* _Requirements_: Please print every line of the records below, keeping each word and number unchanged.

* _Given records_:
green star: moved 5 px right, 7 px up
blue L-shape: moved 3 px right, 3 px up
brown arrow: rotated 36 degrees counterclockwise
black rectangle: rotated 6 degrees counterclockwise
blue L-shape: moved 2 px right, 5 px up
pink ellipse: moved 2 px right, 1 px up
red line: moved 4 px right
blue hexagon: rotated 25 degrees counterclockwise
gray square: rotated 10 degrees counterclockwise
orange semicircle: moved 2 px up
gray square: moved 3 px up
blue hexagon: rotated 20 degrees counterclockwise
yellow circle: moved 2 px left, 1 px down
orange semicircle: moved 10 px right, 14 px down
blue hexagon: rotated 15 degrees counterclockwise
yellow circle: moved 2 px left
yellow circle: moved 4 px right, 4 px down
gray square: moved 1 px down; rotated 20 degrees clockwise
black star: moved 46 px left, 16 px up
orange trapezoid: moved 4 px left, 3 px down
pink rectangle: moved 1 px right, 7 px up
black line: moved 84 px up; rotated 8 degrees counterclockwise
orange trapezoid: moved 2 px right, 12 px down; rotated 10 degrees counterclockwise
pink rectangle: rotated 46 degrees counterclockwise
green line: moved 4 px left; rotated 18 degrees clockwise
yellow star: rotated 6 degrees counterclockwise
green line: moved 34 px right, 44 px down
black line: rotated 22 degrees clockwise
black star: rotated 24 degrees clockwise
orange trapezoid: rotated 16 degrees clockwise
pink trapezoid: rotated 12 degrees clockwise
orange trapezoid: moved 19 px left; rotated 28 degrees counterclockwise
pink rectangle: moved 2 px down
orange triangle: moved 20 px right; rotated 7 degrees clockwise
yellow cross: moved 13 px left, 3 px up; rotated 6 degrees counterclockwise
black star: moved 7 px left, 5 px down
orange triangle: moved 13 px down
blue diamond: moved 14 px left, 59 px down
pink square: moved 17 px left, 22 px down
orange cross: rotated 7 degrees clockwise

* _Answer to the task_:
green star: moved 5 px right, 7 px up
blue L-shape: moved 3 px right, 3 px up
brown arrow: rotated 36 degrees counterclockwise
black rectangle: rotated 6 degrees counterclockwise
blue L-shape: moved 2 px right, 5 px up
pink ellipse: moved 2 px right, 1 px up
red line: moved 4 px right
blue hexagon: rotated 25 degrees counterclockwise
gray square: rotated 10 degrees counterclockwise
orange semicircle: moved 2 px up
gray square: moved 3 px up
blue hexagon: rotated 20 degrees counterclockwise
yellow circle: moved 2 px left, 1 px down
orange semicircle: moved 10 px right, 14 px down
blue hexagon: rotated 15 degrees counterclockwise
yellow circle: moved 2 px left
yellow circle: moved 4 px right, 4 px down
gray square: moved 1 px down; rotated 20 degrees clockwise
black star: moved 46 px left, 16 px up
orange trapezoid: moved 4 px left, 3 px down
pink rectangle: moved 1 px right, 7 px up
black line: moved 84 px up; rotated 8 degrees counterclockwise
orange trapezoid: moved 2 px right, 12 px down; rotated 10 degrees counterclockwise
pink rectangle: rotated 46 degrees counterclockwise
green line: moved 4 px left; rotated 18 degrees clockwise
yellow star: rotated 6 degrees counterclockwise
green line: moved 34 px right, 44 px down
black line: rotated 22 degrees clockwise
black star: rotated 24 degrees clockwise
orange trapezoid: rotated 16 degrees clockwise
pink trapezoid: rotated 12 degrees clockwise
orange trapezoid: moved 19 px left; rotated 28 degrees counterclockwise
pink rectangle: moved 2 px down
orange triangle: moved 20 px right; rotated 7 degrees clockwise
yellow cross: moved 13 px left, 3 px up; rotated 6 degrees counterclockwise
black star: moved 7 px left, 5 px down
orange triangle: moved 13 px down
blue diamond: moved 14 px left, 59 px down
pink square: moved 17 px left, 22 px down
orange cross: rotated 7 degrees clockwise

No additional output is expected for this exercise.